# Material provided:
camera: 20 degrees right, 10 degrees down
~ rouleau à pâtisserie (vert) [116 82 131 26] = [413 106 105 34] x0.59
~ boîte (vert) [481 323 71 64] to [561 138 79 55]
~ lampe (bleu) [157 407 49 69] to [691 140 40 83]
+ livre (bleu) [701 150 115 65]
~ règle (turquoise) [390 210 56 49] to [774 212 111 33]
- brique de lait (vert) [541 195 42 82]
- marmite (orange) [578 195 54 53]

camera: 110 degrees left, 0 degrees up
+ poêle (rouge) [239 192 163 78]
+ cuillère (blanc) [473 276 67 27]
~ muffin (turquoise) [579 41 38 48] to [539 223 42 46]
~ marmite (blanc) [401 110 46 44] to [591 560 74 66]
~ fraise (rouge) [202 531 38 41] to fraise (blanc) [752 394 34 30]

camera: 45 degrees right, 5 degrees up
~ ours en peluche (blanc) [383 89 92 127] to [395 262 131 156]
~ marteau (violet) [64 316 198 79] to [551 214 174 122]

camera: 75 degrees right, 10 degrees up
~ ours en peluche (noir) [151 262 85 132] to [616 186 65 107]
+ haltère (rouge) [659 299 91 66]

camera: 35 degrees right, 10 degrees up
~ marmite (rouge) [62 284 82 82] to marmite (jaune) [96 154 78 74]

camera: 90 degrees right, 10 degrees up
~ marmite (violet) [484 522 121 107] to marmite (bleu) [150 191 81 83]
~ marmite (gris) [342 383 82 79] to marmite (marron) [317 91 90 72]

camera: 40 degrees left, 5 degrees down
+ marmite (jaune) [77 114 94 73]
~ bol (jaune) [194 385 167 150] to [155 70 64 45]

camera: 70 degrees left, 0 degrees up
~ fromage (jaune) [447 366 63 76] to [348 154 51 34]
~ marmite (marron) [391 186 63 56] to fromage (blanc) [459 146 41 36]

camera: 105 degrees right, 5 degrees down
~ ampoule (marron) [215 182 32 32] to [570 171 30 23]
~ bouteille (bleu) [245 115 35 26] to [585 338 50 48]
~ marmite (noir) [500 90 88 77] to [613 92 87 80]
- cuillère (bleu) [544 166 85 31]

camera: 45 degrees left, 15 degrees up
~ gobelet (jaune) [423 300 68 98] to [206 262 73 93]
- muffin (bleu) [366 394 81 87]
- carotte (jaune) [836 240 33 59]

# Task:
Please set down each entry again, word for word.

# Output:
camera: 20 degrees right, 10 degrees down
~ rouleau à pâtisserie (vert) [116 82 131 26] = [413 106 105 34] x0.59
~ boîte (vert) [481 323 71 64] to [561 138 79 55]
~ lampe (bleu) [157 407 49 69] to [691 140 40 83]
+ livre (bleu) [701 150 115 65]
~ règle (turquoise) [390 210 56 49] to [774 212 111 33]
- brique de lait (vert) [541 195 42 82]
- marmite (orange) [578 195 54 53]

camera: 110 degrees left, 0 degrees up
+ poêle (rouge) [239 192 163 78]
+ cuillère (blanc) [473 276 67 27]
~ muffin (turquoise) [579 41 38 48] to [539 223 42 46]
~ marmite (blanc) [401 110 46 44] to [591 560 74 66]
~ fraise (rouge) [202 531 38 41] to fraise (blanc) [752 394 34 30]

camera: 45 degrees right, 5 degrees up
~ ours en peluche (blanc) [383 89 92 127] to [395 262 131 156]
~ marteau (violet) [64 316 198 79] to [551 214 174 122]

camera: 75 degrees right, 10 degrees up
~ ours en peluche (noir) [151 262 85 132] to [616 186 65 107]
+ haltère (rouge) [659 299 91 66]

camera: 35 degrees right, 10 degrees up
~ marmite (rouge) [62 284 82 82] to marmite (jaune) [96 154 78 74]

camera: 90 degrees right, 10 degrees up
~ marmite (violet) [484 522 121 107] to marmite (bleu) [150 191 81 83]
~ marmite (gris) [342 383 82 79] to marmite (marron) [317 91 90 72]

camera: 40 degrees left, 5 degrees down
+ marmite (jaune) [77 114 94 73]
~ bol (jaune) [194 385 167 150] to [155 70 64 45]

camera: 70 degrees left, 0 degrees up
~ fromage (jaune) [447 366 63 76] to [348 154 51 34]
~ marmite (marron) [391 186 63 56] to fromage (blanc) [459 146 41 36]

camera: 105 degrees right, 5 degrees down
~ ampoule (marron) [215 182 32 32] to [570 171 30 23]
~ bouteille (bleu) [245 115 35 26] to [585 338 50 48]
~ marmite (noir) [500 90 88 77] to [613 92 87 80]
- cuillère (bleu) [544 166 85 31]

camera: 45 degrees left, 15 degrees up
~ gobelet (jaune) [423 300 68 98] to [206 262 73 93]
- muffin (bleu) [366 394 81 87]
- carotte (jaune) [836 240 33 59]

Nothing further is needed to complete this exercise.